▶ Task objective: Pull out every line in the data that has the string "none" in it.

▶ Input data:
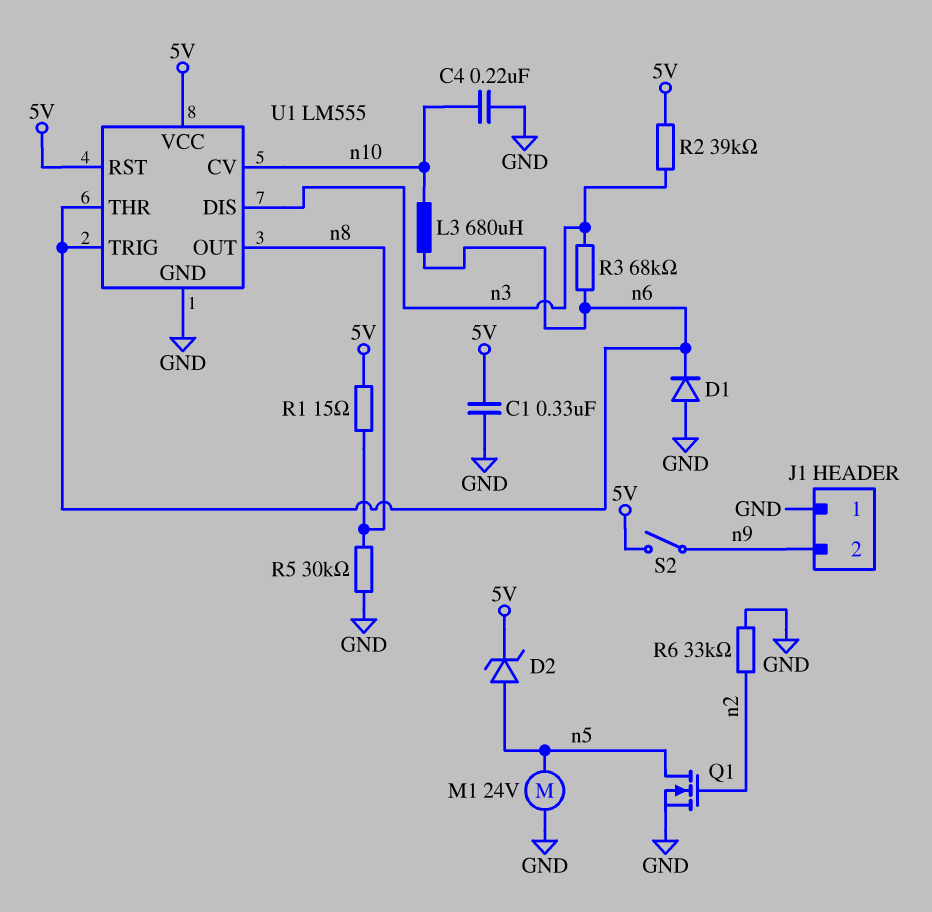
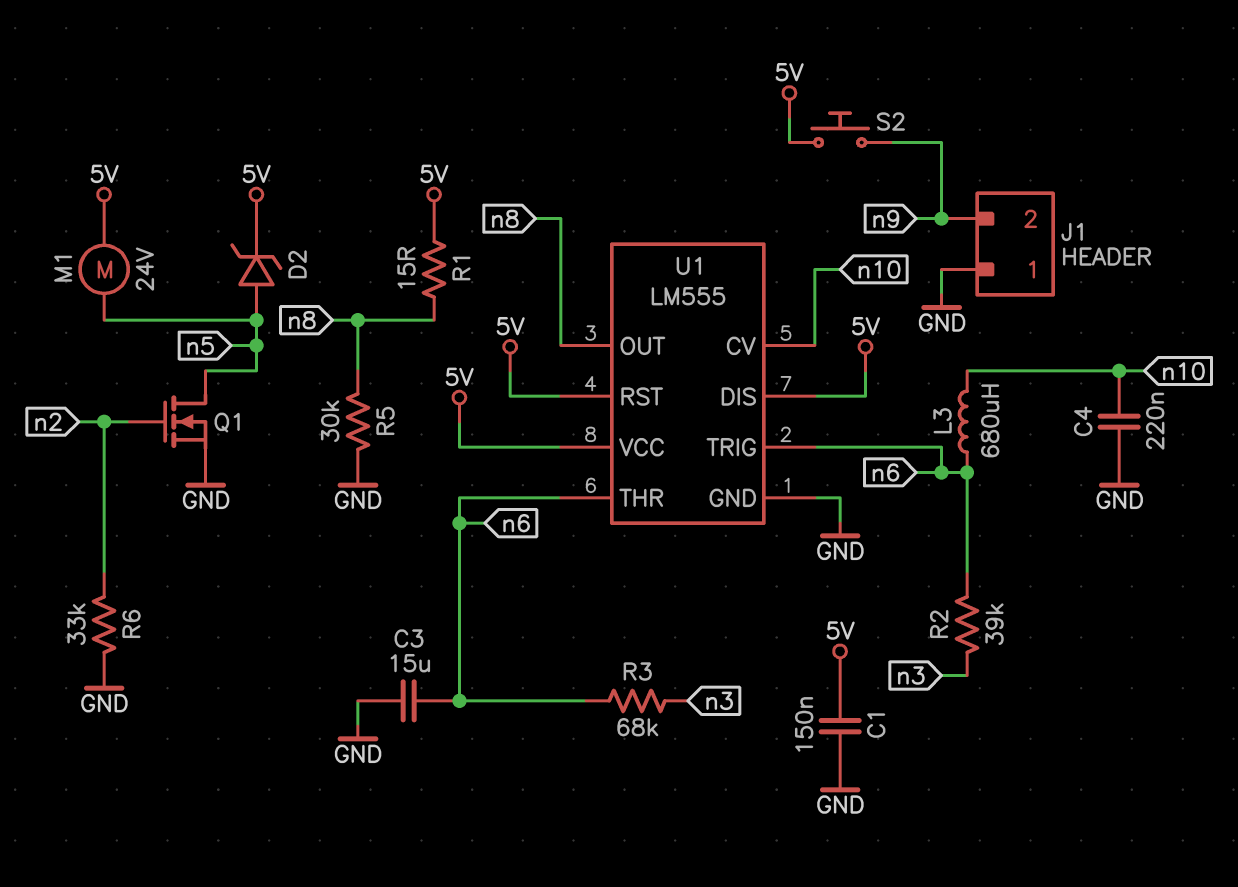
C1: 330nF (5V, GND) -> 150nF (5V, GND)
C3: none -> 15uF (GND, n6)
D1: diode (A GND, K n6) -> none
M1: motor 24V (GND, n5) -> motor 24V (5V, n5)
R2: 39k (5V, n3) -> 39k (n3, n6)
S2: switch (5V, n9) -> button (5V, n9)
U1 pin DIS: n3 -> 5V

▶ Task result:
C3: none -> 15uF (GND, n6)
D1: diode (A GND, K n6) -> none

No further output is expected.